REQUIREMENT: Return the entries verbatim and drop every picture.

[Image sequences with motion text]
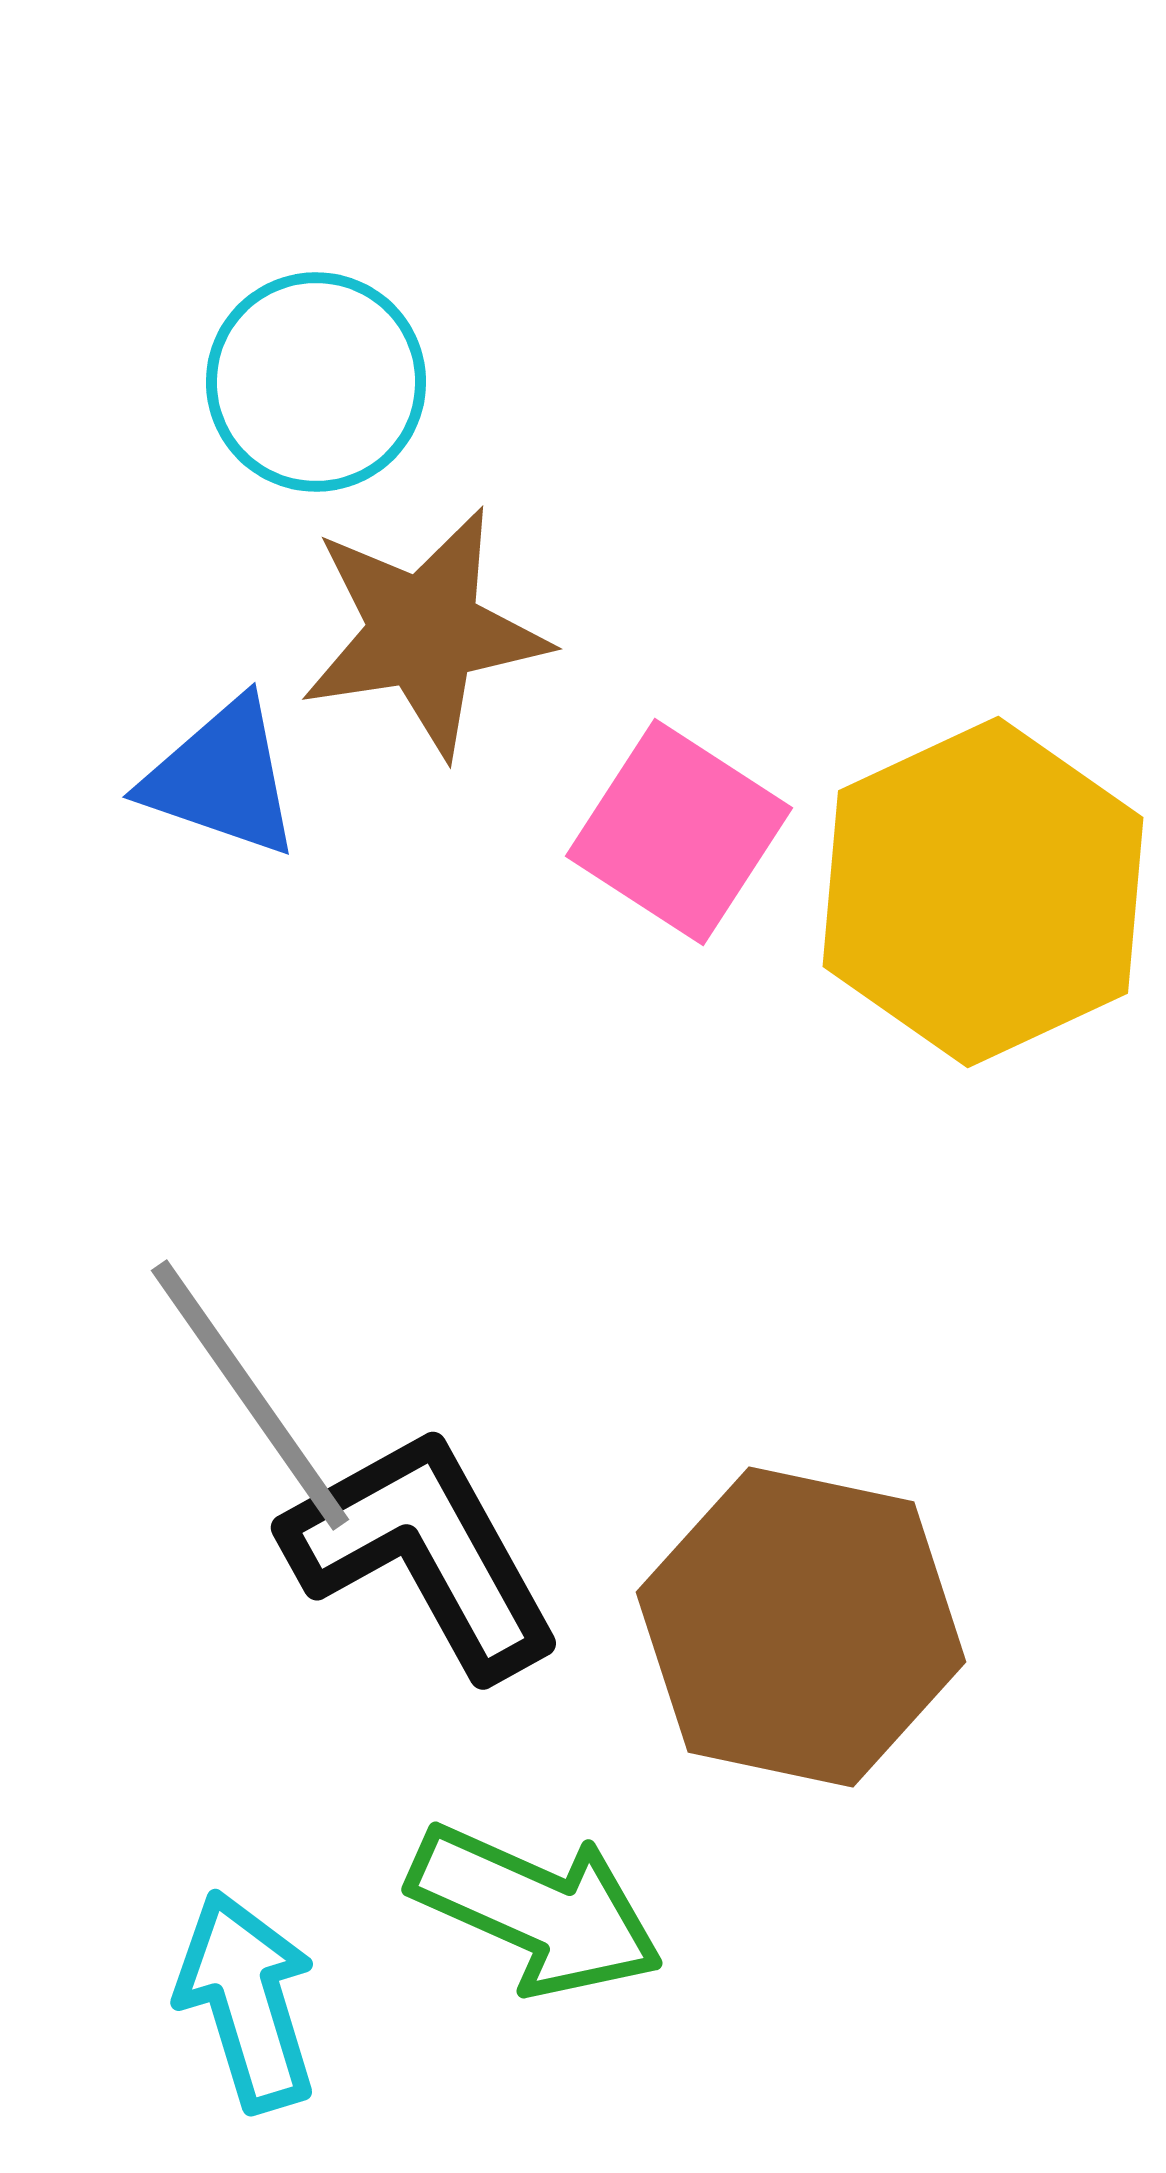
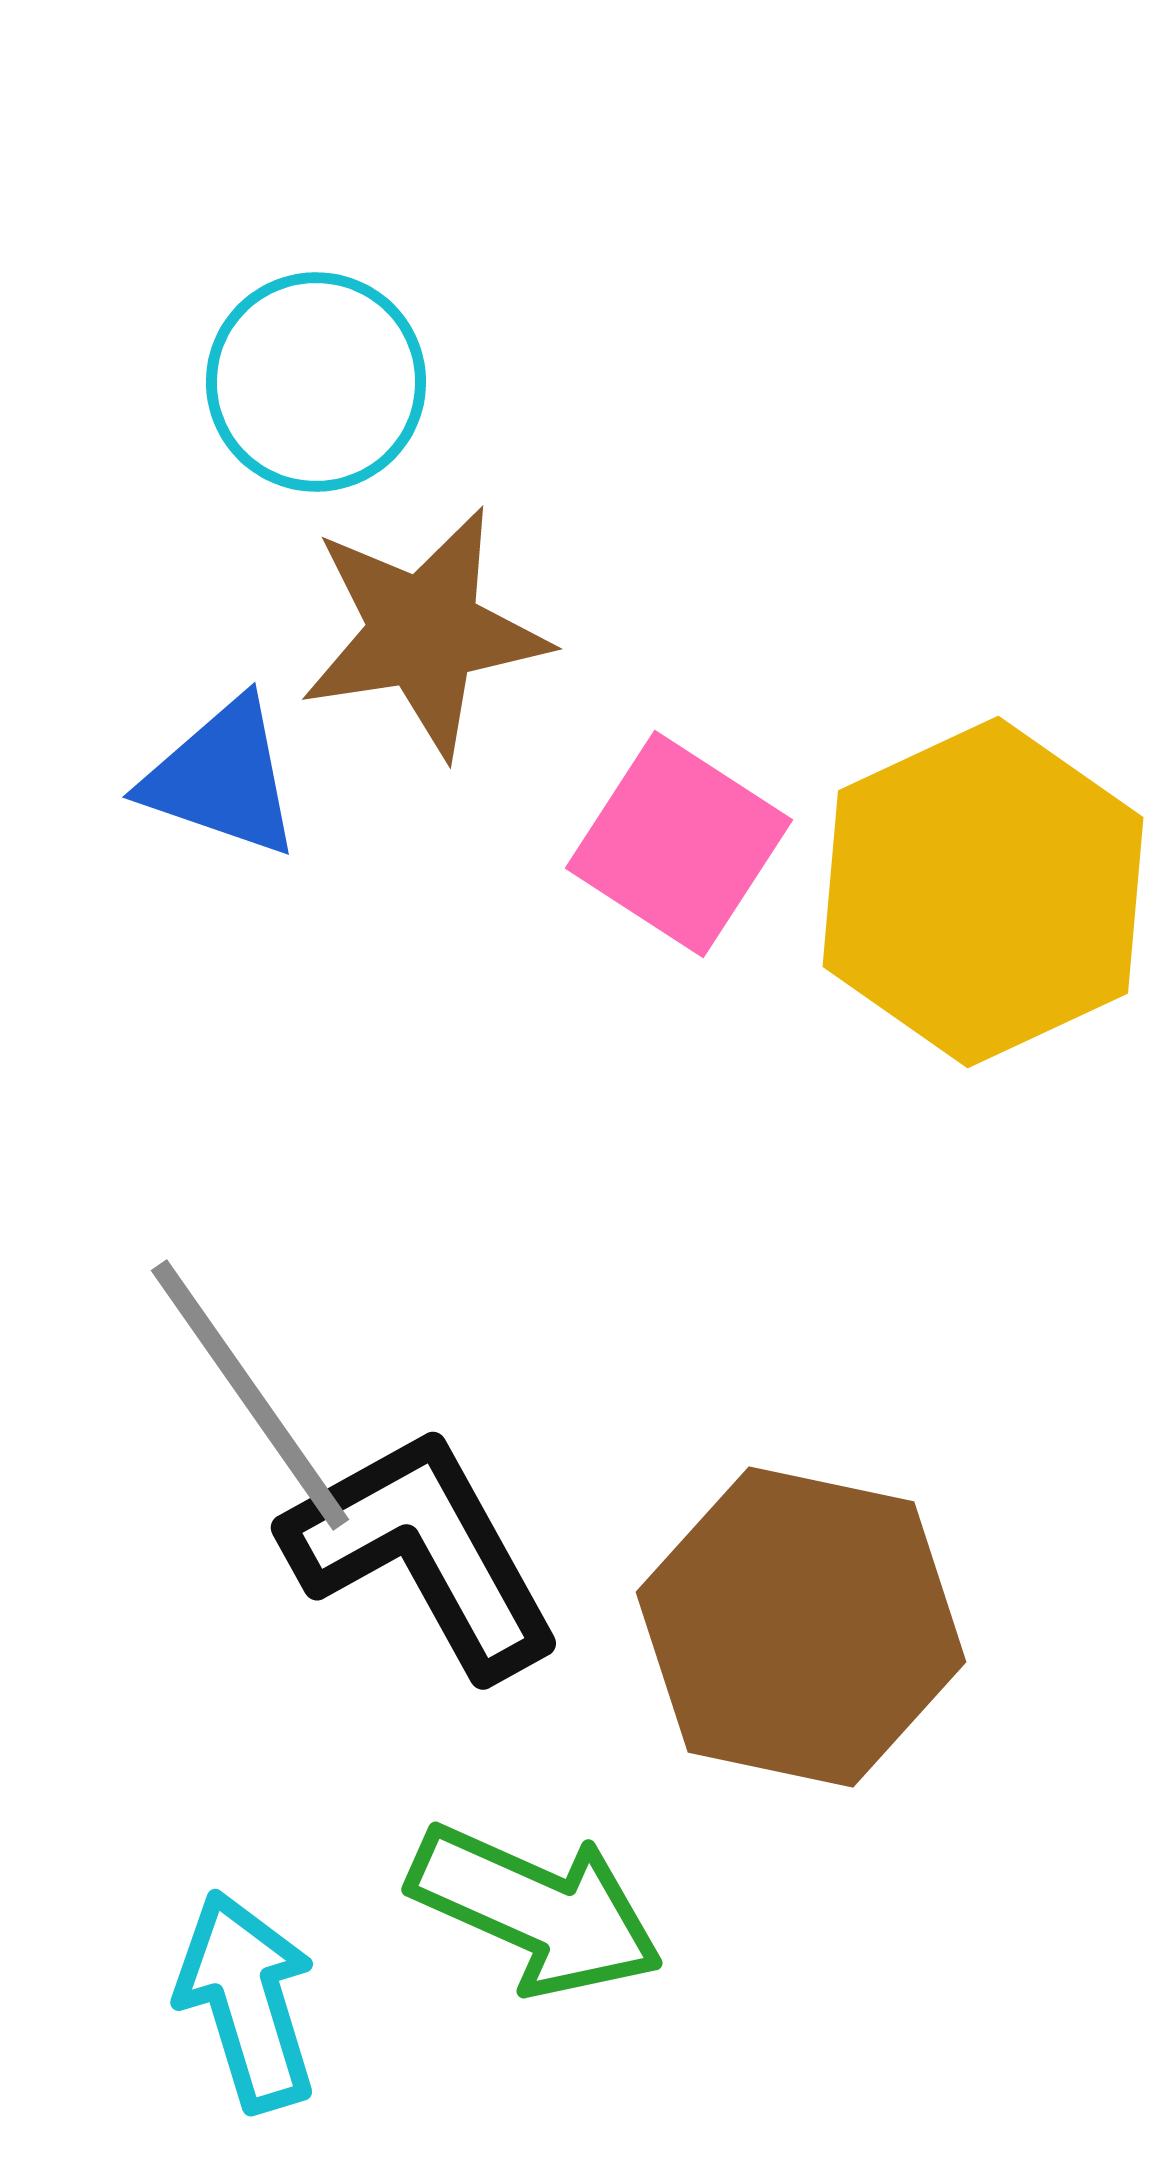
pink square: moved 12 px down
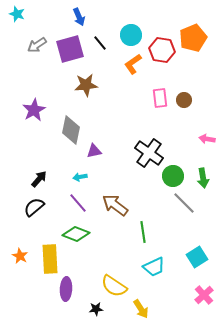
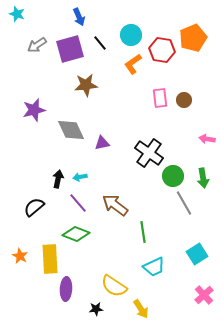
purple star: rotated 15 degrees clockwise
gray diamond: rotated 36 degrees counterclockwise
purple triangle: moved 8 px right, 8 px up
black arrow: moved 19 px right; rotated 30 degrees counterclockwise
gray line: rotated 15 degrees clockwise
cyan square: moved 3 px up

RESPONSE TO THIS TASK:
pink square: moved 12 px down
purple star: rotated 15 degrees clockwise
gray diamond: rotated 36 degrees counterclockwise
purple triangle: moved 8 px right, 8 px up
black arrow: moved 19 px right; rotated 30 degrees counterclockwise
gray line: rotated 15 degrees clockwise
cyan square: moved 3 px up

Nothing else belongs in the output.